***** Material shown
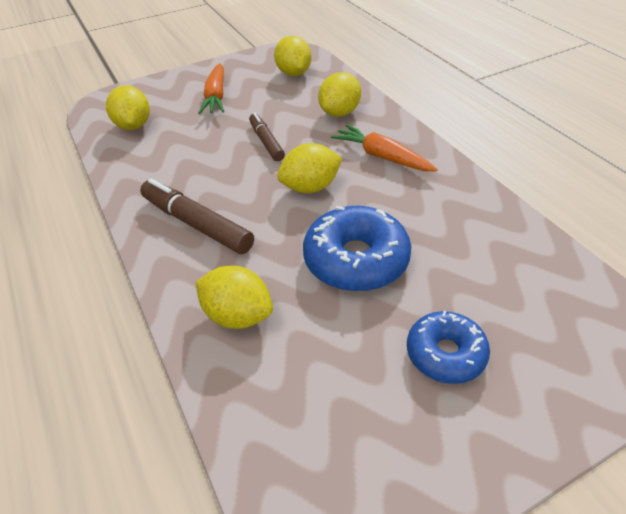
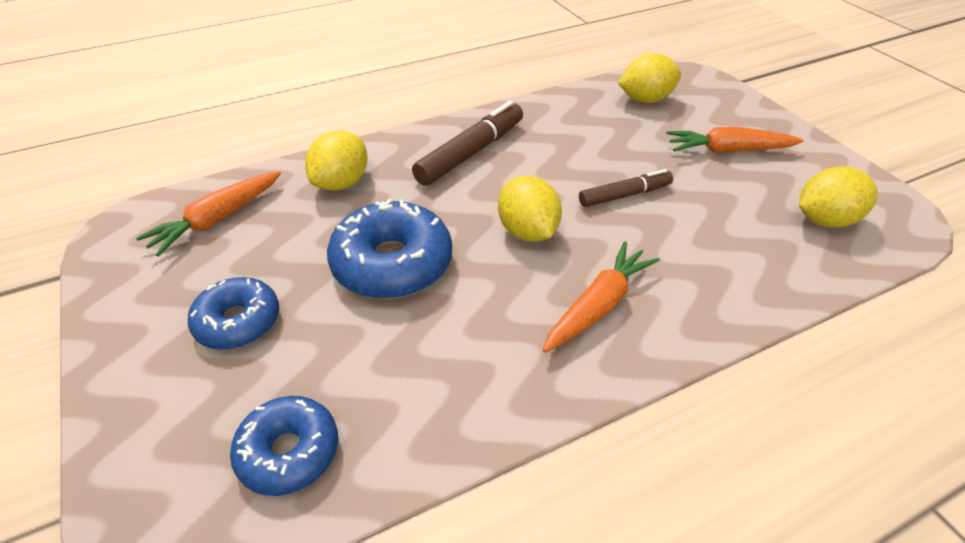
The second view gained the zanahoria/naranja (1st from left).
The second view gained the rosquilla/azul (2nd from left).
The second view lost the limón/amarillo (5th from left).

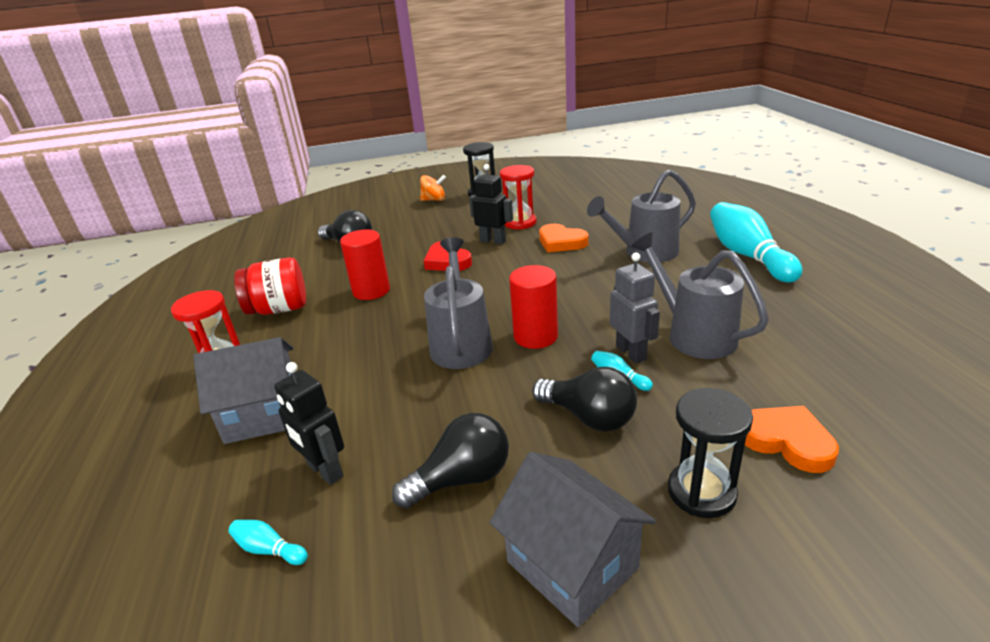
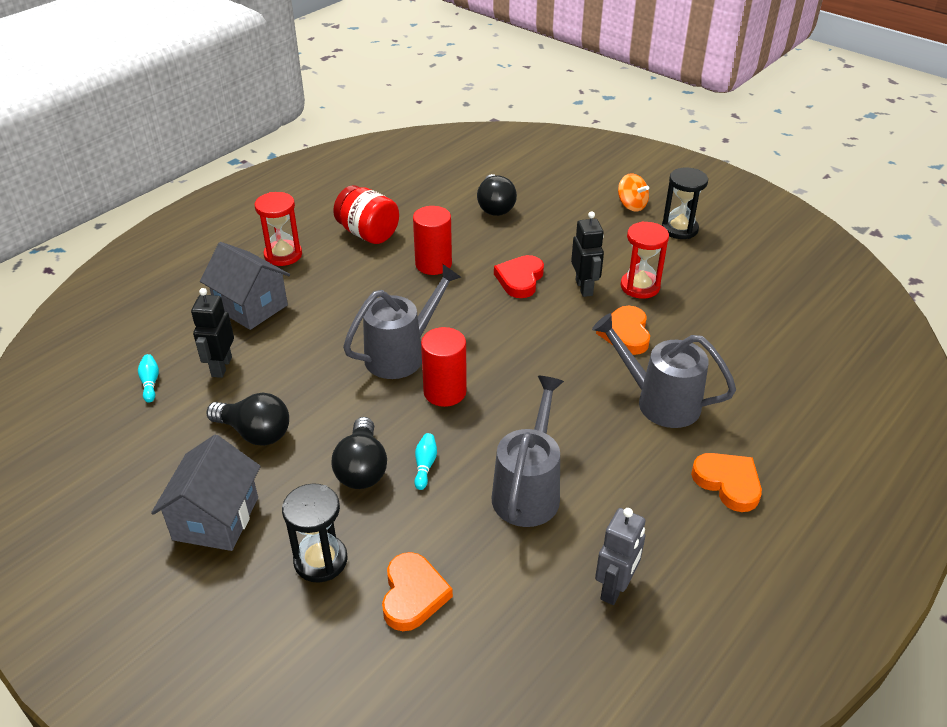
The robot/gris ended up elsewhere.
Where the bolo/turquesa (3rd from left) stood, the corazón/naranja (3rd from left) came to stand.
**********
• [Requirement]:
Among the lines above, find those carrying the word "gained" and copy them out.

• [Completed task]:
The second view gained the zanahoria/naranja (1st from left).
The second view gained the rosquilla/azul (2nd from left).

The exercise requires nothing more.